START Input rows

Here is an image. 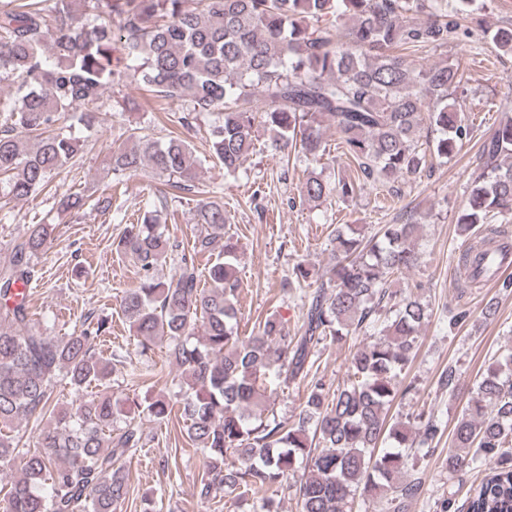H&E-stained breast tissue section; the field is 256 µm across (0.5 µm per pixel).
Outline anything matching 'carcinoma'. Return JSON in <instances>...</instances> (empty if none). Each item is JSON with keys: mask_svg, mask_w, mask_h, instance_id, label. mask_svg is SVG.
<instances>
[{"mask_svg": "<svg viewBox=\"0 0 512 512\" xmlns=\"http://www.w3.org/2000/svg\"><path fill=\"white\" fill-rule=\"evenodd\" d=\"M473 3L198 0L190 8L187 0H0V82L12 80L18 91L0 95V184L9 198L26 199L74 164L83 141L59 122L93 130L106 91L125 77L158 98L188 102L173 120L182 128L213 116L209 158L227 175L253 152L256 125L282 156L299 148L321 161L323 124L330 121L357 177L331 182L311 171L302 197L344 199L366 185L396 194L400 184L423 176L427 154L448 161L470 135L463 112L449 102V90L462 82L459 68L439 62L417 69L401 52L451 42L479 50L488 39L512 54V29L479 34L468 25ZM89 13L113 19L81 24ZM257 94L260 108L250 106ZM132 138V147L107 160L114 180L148 167L176 190L195 188L201 159L181 134L172 131L163 143ZM478 159L457 219L467 239L456 261L460 288L482 287L494 261L512 260L508 238L493 228L512 215V118L485 138ZM196 216L203 232L188 251L164 234L156 209L126 225L113 246L139 268V286L121 305L140 355L164 339L180 371V418L188 439L207 454L200 497L220 490L260 495L266 512H276L275 497L292 488L302 512H408L419 487L405 480L411 452L443 434L430 412L411 423L388 419L428 319L420 299L391 289L392 277L420 262V224L412 217L386 224L376 239L356 224L336 227L334 262L308 296L301 335H288L273 313L241 336L237 246L224 232V204L203 202ZM52 231L32 225L0 261V468L23 460L0 512H116L128 493L117 462L144 447L145 438L134 416L112 429L122 412L108 393L114 366L95 350L110 327L89 315L81 330L49 336L16 292L32 280L34 258ZM168 256L175 270L162 281L155 270ZM204 256L205 272L198 266ZM359 333L367 341L347 359L343 385L326 390L311 374L315 353ZM282 377L307 380L292 424L270 409ZM60 379L78 392L92 385L102 391L57 410L51 402ZM439 385L451 398L467 395L451 431L448 480L483 467L468 512H512V352L469 389L451 364ZM145 410L158 423L172 413L164 396L147 401ZM47 414L52 424L39 448L20 447L15 427Z\"/></svg>", "mask_w": 512, "mask_h": 512, "instance_id": "carcinoma-1", "label": "carcinoma"}]
</instances>
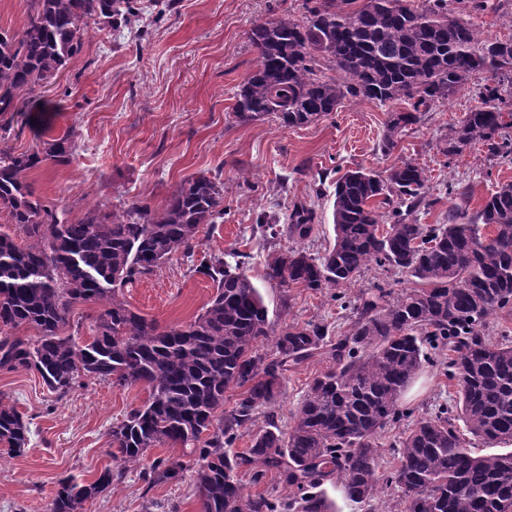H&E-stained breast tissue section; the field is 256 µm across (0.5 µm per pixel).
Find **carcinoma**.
Here are the masks:
<instances>
[{"label": "carcinoma", "instance_id": "carcinoma-1", "mask_svg": "<svg viewBox=\"0 0 512 512\" xmlns=\"http://www.w3.org/2000/svg\"><path fill=\"white\" fill-rule=\"evenodd\" d=\"M300 18L257 24L255 70L235 93L234 114L249 121L275 114L288 127L316 123L345 100L396 101L387 111L383 148L422 113L488 72L481 105L448 129L440 152L456 156L476 144L512 156V39L479 41L448 0H304ZM145 29L137 0H27L19 32L0 31V125L18 105L58 76L83 48L91 25ZM65 135L40 151L0 155V208L13 230L0 229V368L33 370L64 396L86 378L120 388L140 386L146 399L112 425L116 466L90 482L66 477L51 512H82L114 488L131 465L146 490L177 478L193 459L200 512H340L321 486L336 480L346 504L374 499L380 482L402 495L392 512H512V450L479 455L472 441L512 444V338L495 337L487 318L512 314V183L491 194L466 224L412 218L427 205L425 169L404 161L384 171L361 168L336 180L334 244L322 255L301 246L269 254L264 277L289 288H344L370 263L405 274L411 288L382 285L352 305L349 329L332 339L321 323L292 324L274 336L275 355L261 352L273 329L244 262L204 258L195 271L216 292L194 320L163 327L129 308L122 289L181 253L190 258L204 224L224 219V184L186 180L159 209L145 202L120 213L98 208L82 217L34 196L27 173L46 161L70 162ZM315 210L294 206L287 233L304 241ZM388 228H382V224ZM23 235L25 244L17 241ZM102 310L92 336L78 342L70 314L78 304ZM22 326L34 337H17ZM448 350L455 407L416 418L396 448L397 465L380 471L379 433L404 417L403 392L426 362V346ZM326 369L313 377L283 431L272 411L286 372L315 355ZM241 389L231 409L224 393ZM250 448L231 452L239 431L259 417ZM463 427H458L457 422ZM28 422L0 401V447L23 453ZM177 457L150 458L161 446ZM258 484L270 472L288 489L243 492L237 474Z\"/></svg>", "mask_w": 512, "mask_h": 512}]
</instances>
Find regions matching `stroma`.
Returning <instances> with one entry per match:
<instances>
[{
    "label": "stroma",
    "mask_w": 512,
    "mask_h": 512,
    "mask_svg": "<svg viewBox=\"0 0 512 512\" xmlns=\"http://www.w3.org/2000/svg\"><path fill=\"white\" fill-rule=\"evenodd\" d=\"M141 5L153 20L147 33L137 37L91 26L80 54L42 88L48 109L40 125H33V112L15 115L9 131L0 130V149L17 155L71 135L70 163H45L27 180L37 195L63 201L76 216L94 206L118 212L136 201L161 206L194 176L222 182L224 220L201 226L195 257L243 256L274 327L314 322L333 333L344 331L350 301L401 279L373 264L337 293L284 288L265 279L268 254L291 244L286 228L294 205L317 214L304 247L313 254L332 247L330 202L316 193L331 191L346 171L383 170L407 160L419 164L428 177L430 201L416 214L421 224L447 223L457 188L468 190L467 208L473 212L499 185L512 181V160L491 156L485 146L449 158L440 152L448 129L480 105L486 73L474 74L463 90L423 113L385 154L379 143L387 114L370 100L344 102L328 118L295 128L274 114L250 122L235 117L236 88L257 63L252 29L285 11L300 15L302 0H141ZM273 214L281 228L275 237L262 230ZM191 260L174 257L128 285L124 300L160 324L188 322L214 292L209 278L192 272ZM325 367L316 356L287 372L274 408L281 429H288L310 380ZM454 393L453 381L433 362L407 390L402 406L418 416L451 402ZM145 397L137 387L85 378L60 398L36 372L0 369V401L30 423L23 454L0 453V512H49L60 479L75 475L90 481L113 466L112 426ZM82 512H199V502L191 471L149 490L132 466L113 490L85 502Z\"/></svg>",
    "instance_id": "35a3bbf8"
}]
</instances>
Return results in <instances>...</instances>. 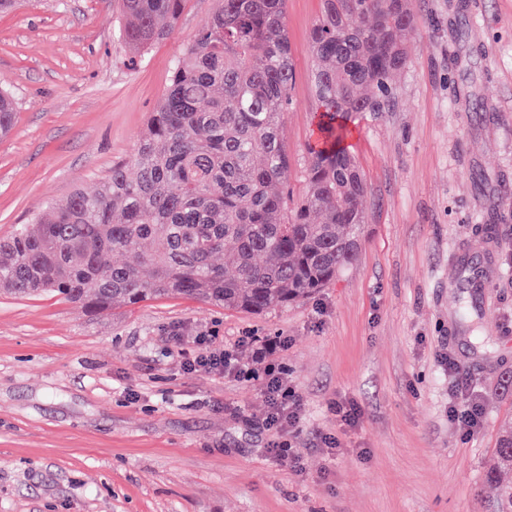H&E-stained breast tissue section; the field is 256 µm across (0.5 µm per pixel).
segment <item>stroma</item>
I'll return each mask as SVG.
<instances>
[{
    "instance_id": "obj_1",
    "label": "stroma",
    "mask_w": 512,
    "mask_h": 512,
    "mask_svg": "<svg viewBox=\"0 0 512 512\" xmlns=\"http://www.w3.org/2000/svg\"><path fill=\"white\" fill-rule=\"evenodd\" d=\"M215 7L185 0L135 65L117 0L0 14V90L17 102L0 139V236L131 157ZM411 8L410 64L382 111L351 121L368 233L326 288L263 315L181 296L93 315L50 291L0 293V512H496L485 475L512 419V0ZM321 10L287 0L281 133L298 191ZM462 256L484 271L481 292L457 284ZM474 299L481 315L461 320ZM209 329L246 369L241 337L285 338L274 358L300 400L294 458L271 455L277 434L247 419L258 381L181 369L178 347ZM461 388L483 409L470 436L448 417ZM339 402L360 408L356 426Z\"/></svg>"
}]
</instances>
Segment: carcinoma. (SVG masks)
I'll return each mask as SVG.
<instances>
[{
    "label": "carcinoma",
    "instance_id": "carcinoma-1",
    "mask_svg": "<svg viewBox=\"0 0 512 512\" xmlns=\"http://www.w3.org/2000/svg\"><path fill=\"white\" fill-rule=\"evenodd\" d=\"M184 0H122L141 57L175 31ZM311 33L318 104L304 190L280 137L295 73L286 0H220L171 68L130 161L0 237V290L51 291L85 312L183 295L263 313L309 298L354 261L367 233L364 174L345 141L410 61L408 0H322ZM14 102L0 91V137ZM131 259L114 262L112 255ZM485 475L512 512V423Z\"/></svg>",
    "mask_w": 512,
    "mask_h": 512
}]
</instances>
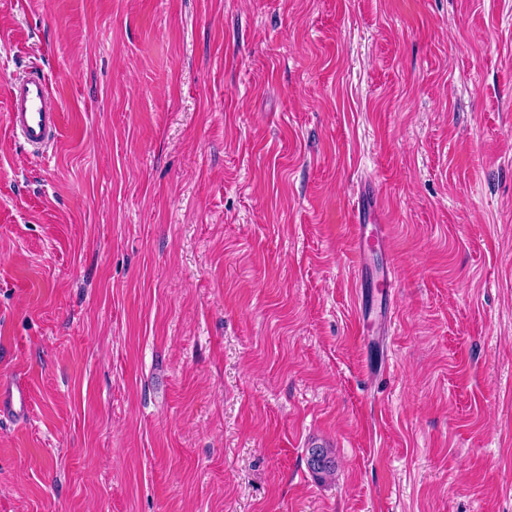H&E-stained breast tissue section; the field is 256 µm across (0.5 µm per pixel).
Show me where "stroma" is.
I'll return each mask as SVG.
<instances>
[{
    "instance_id": "obj_1",
    "label": "stroma",
    "mask_w": 512,
    "mask_h": 512,
    "mask_svg": "<svg viewBox=\"0 0 512 512\" xmlns=\"http://www.w3.org/2000/svg\"><path fill=\"white\" fill-rule=\"evenodd\" d=\"M2 380L0 512H512V0H0ZM8 119L12 130L34 152H44L60 133V106L48 80L32 69L8 83ZM351 219L354 250L359 258L358 281L362 287L368 280L363 260L373 247L386 246L389 226L385 224V213L377 198L372 201L368 199L361 201L359 198L354 202ZM308 465L317 479L323 480L335 473V465L326 448H310Z\"/></svg>"
}]
</instances>
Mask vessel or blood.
Wrapping results in <instances>:
<instances>
[{
    "label": "vessel or blood",
    "mask_w": 512,
    "mask_h": 512,
    "mask_svg": "<svg viewBox=\"0 0 512 512\" xmlns=\"http://www.w3.org/2000/svg\"><path fill=\"white\" fill-rule=\"evenodd\" d=\"M8 119L12 130L34 152L45 151L60 133V106L40 70L33 69L8 84ZM353 245L358 258L386 245L389 226L378 201L359 200L351 209Z\"/></svg>",
    "instance_id": "b4317fda"
}]
</instances>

END Input rows

(Exercise brief):
Select, from the listing, all lines that include the word "Find".

(Output for this exercise):
Find **carcinoma**.
Find regions matching `stroma`.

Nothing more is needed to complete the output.